(DATASET EXTRACT begins)

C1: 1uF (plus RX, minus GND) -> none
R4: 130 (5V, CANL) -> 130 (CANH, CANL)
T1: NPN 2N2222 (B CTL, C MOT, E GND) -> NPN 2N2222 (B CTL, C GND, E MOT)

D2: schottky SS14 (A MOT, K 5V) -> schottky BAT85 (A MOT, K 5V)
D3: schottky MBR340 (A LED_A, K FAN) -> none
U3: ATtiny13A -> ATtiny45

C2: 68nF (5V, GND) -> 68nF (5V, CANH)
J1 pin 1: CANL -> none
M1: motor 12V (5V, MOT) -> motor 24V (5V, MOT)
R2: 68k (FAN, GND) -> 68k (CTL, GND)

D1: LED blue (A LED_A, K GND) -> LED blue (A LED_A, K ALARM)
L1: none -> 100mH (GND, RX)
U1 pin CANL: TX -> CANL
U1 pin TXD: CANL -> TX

(DATASET EXTRACT ends)
(DATASET EXTRACT begins)

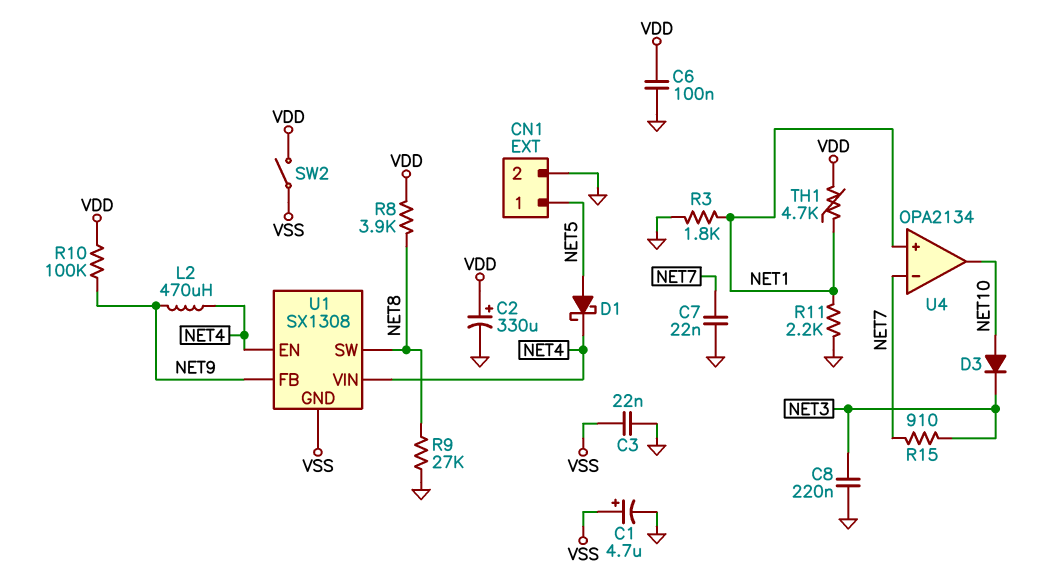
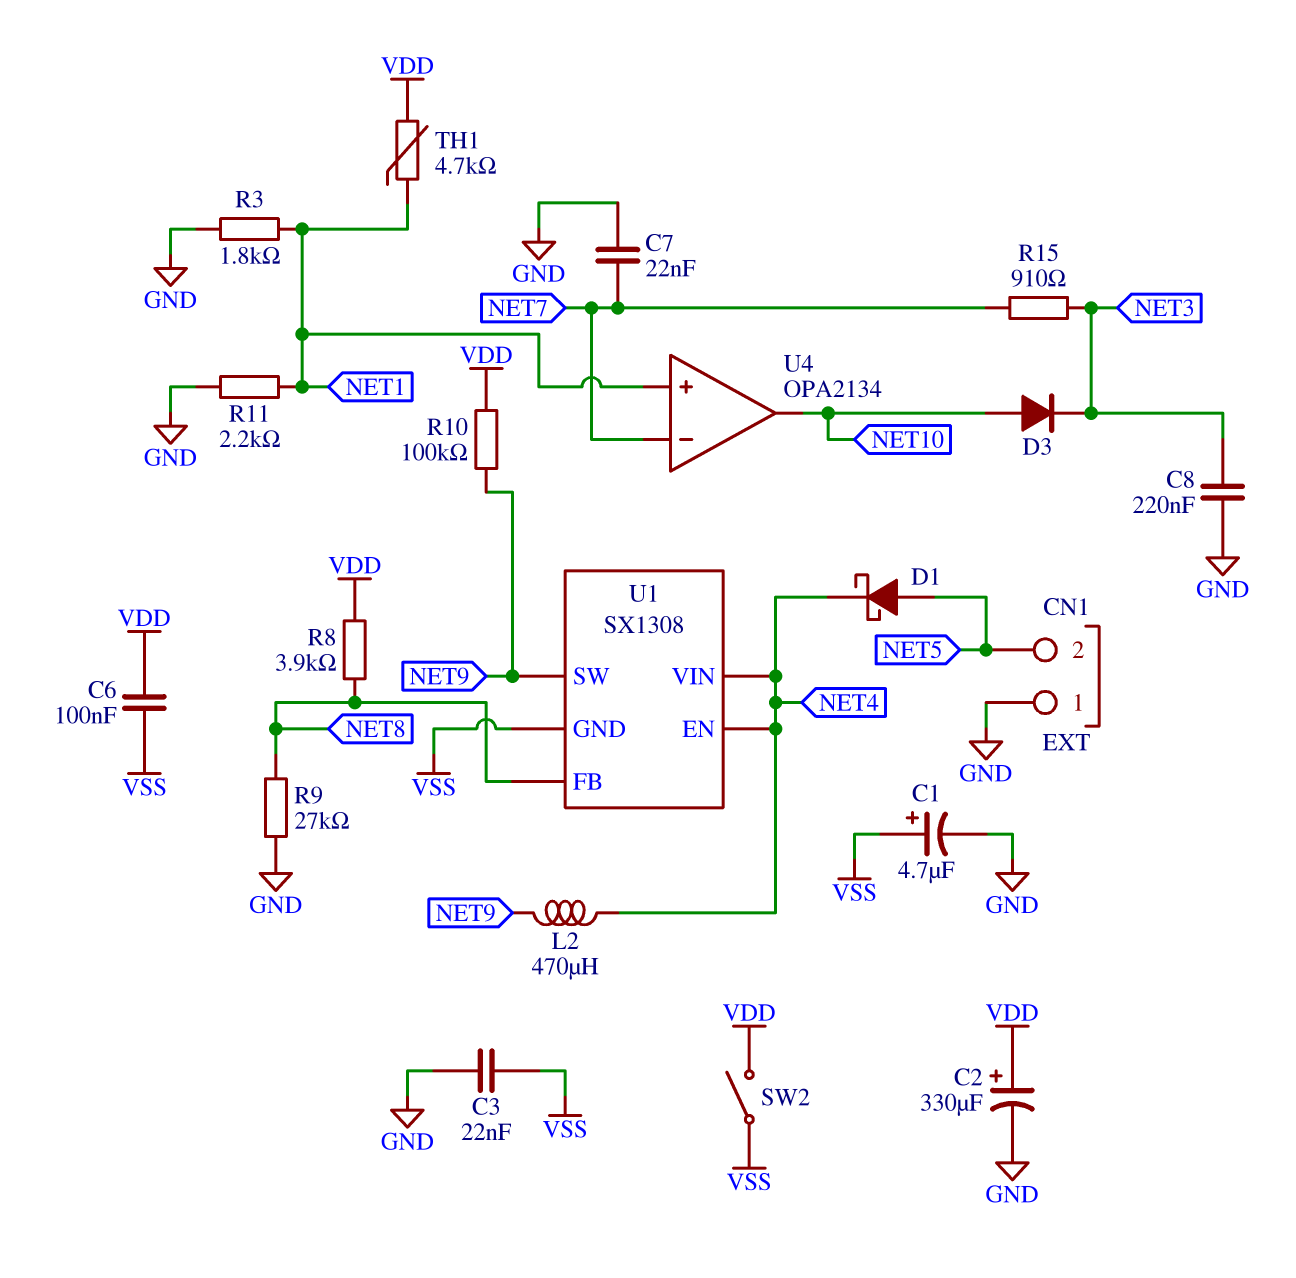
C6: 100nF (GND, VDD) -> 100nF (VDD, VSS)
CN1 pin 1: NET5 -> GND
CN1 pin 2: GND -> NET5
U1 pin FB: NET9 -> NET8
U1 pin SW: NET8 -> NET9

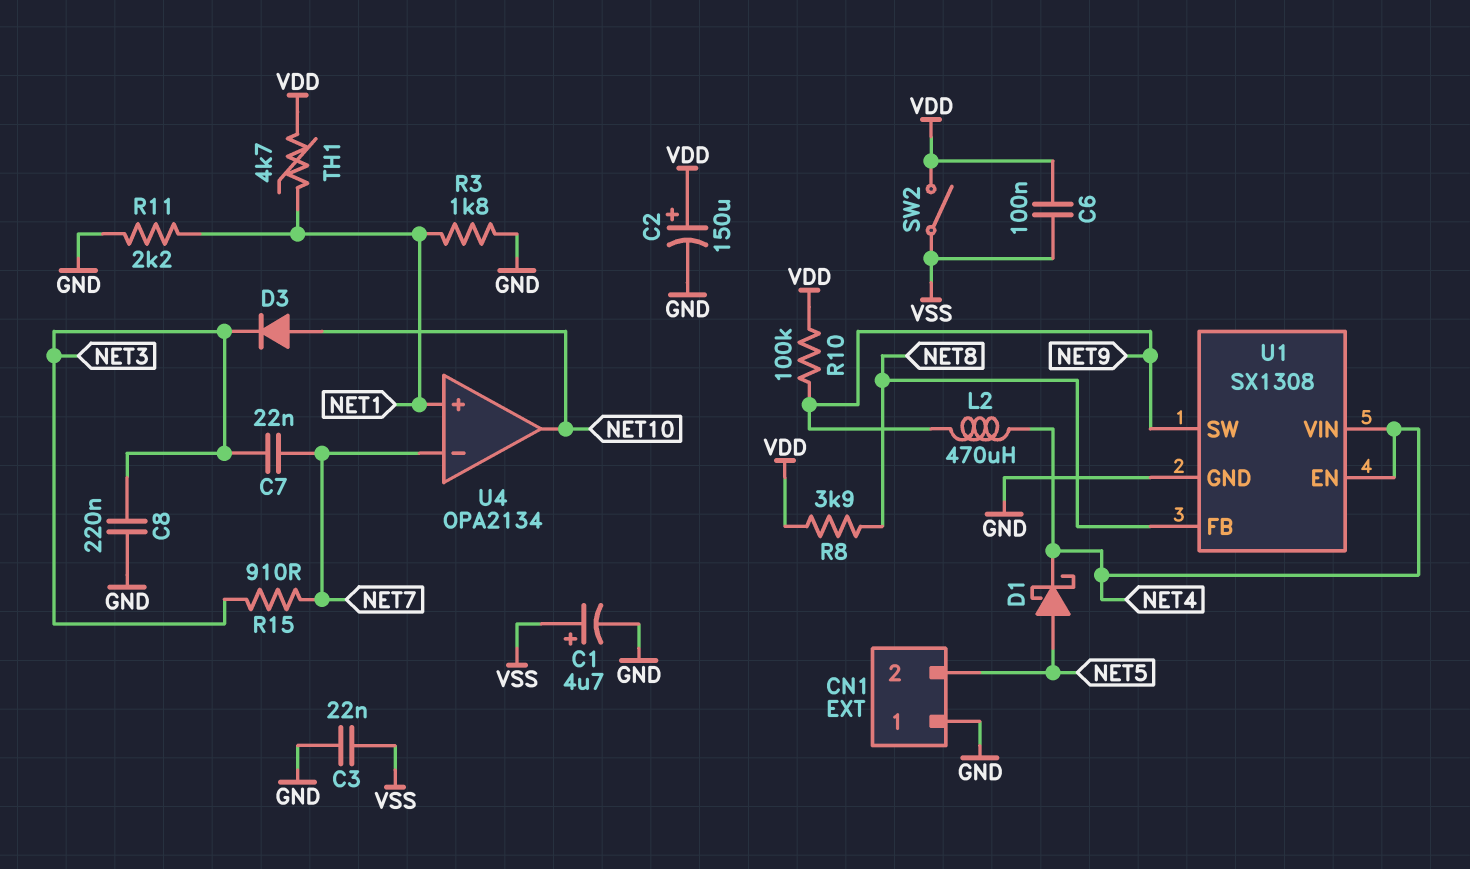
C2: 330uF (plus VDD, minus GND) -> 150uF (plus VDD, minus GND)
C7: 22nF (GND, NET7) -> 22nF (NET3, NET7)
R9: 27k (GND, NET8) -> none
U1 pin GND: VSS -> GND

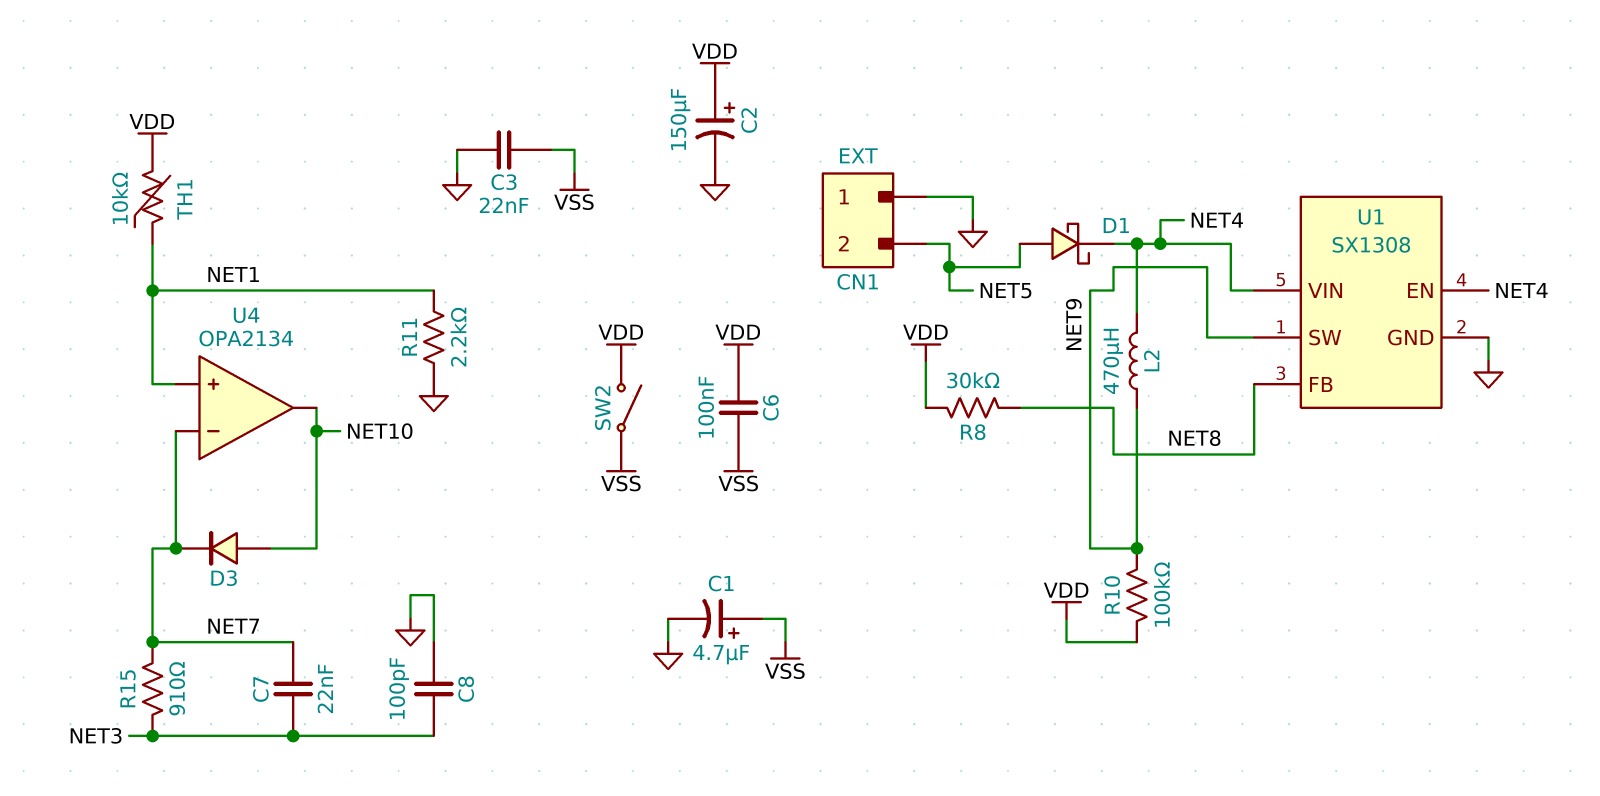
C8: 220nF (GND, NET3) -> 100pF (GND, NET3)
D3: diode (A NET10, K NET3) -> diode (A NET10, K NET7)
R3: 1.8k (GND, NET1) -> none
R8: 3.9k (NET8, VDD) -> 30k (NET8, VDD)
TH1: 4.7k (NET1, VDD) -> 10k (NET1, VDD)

(DATASET EXTRACT ends)

**TASK DETAILS:** Above are the records; print exactly the lines from the line with "M1: motor 12V" to the line with "U1 pin TXD: CANL -> TX", including both, and nothing else.

**ANSWER SECTION:**
M1: motor 12V (5V, MOT) -> motor 24V (5V, MOT)
R2: 68k (FAN, GND) -> 68k (CTL, GND)

D1: LED blue (A LED_A, K GND) -> LED blue (A LED_A, K ALARM)
L1: none -> 100mH (GND, RX)
U1 pin CANL: TX -> CANL
U1 pin TXD: CANL -> TX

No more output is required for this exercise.